- Problem requirements -
Could the listing below be reproduced exactly, minus its pictures?

- Dataset extract -
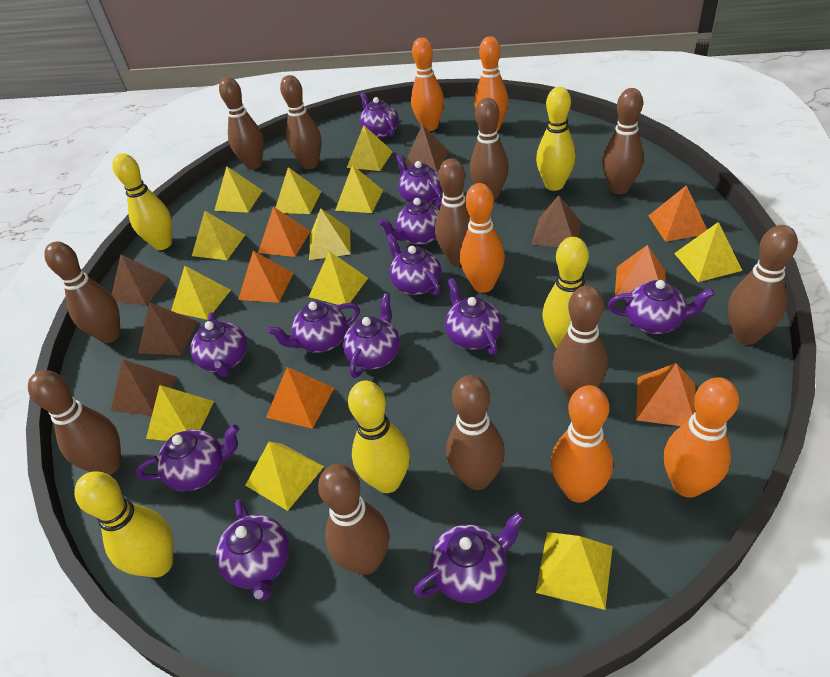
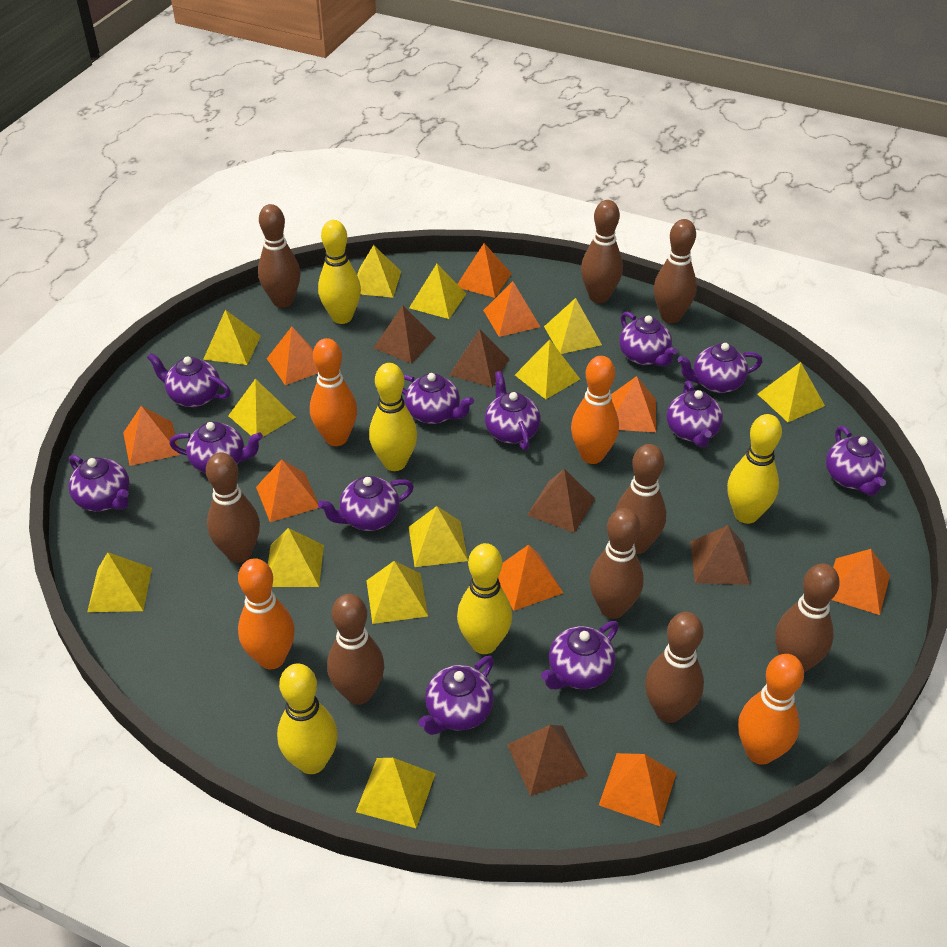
brown bowling pin: 11 -> 9
orange bowling pin: 5 -> 4
orange pyramid: 6 -> 9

- Written solution -
brown bowling pin: 11 -> 9
orange bowling pin: 5 -> 4
orange pyramid: 6 -> 9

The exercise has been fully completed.